# Object change descriptions
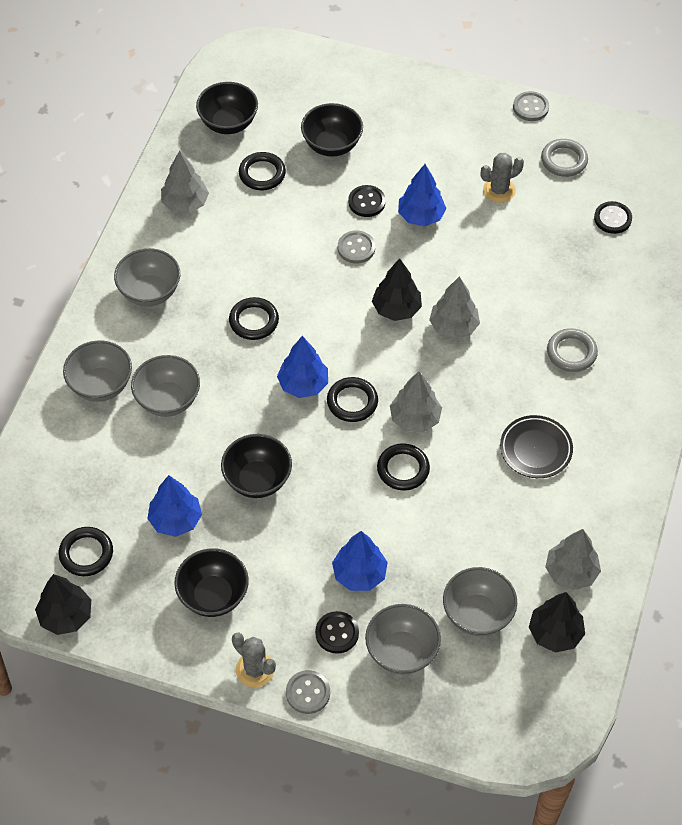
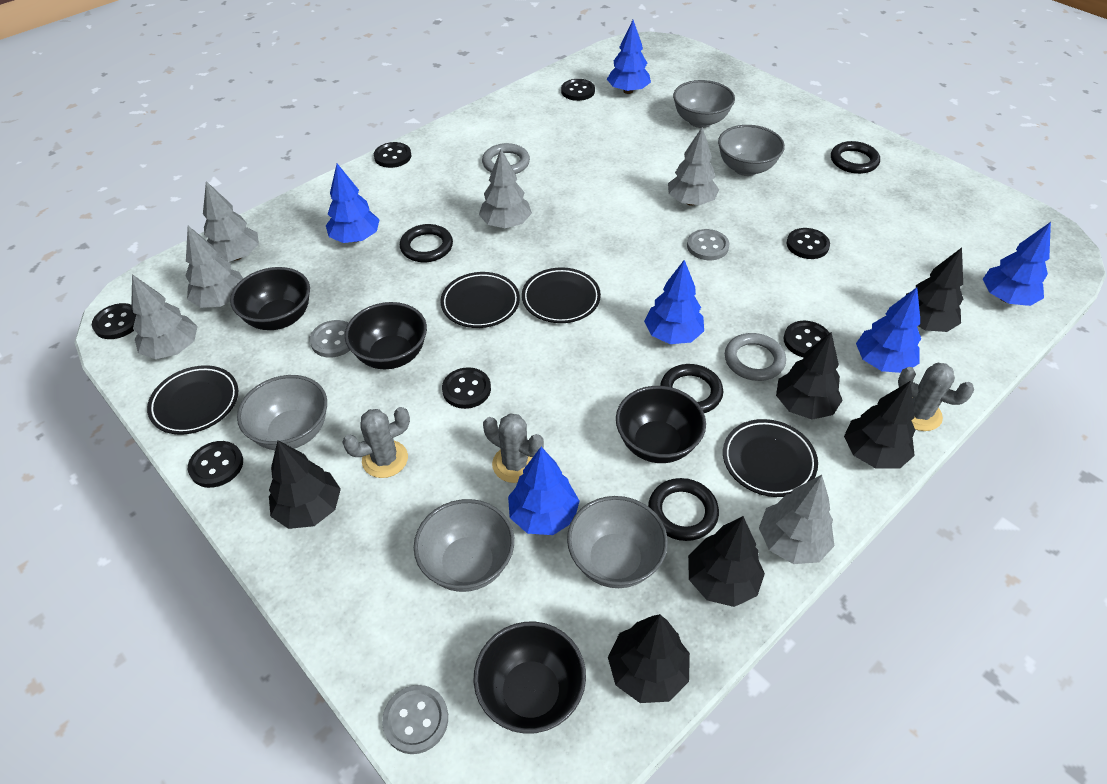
black button: 3 -> 7
black plate: 1 -> 4
black ring: 5 -> 4
black tree: 3 -> 6
blue tree: 4 -> 6
grey cactus: 2 -> 3
grey tree: 4 -> 6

# About this task
Report the count, and only the count, of lines in the records above that contain "black".

# Answer for the task
4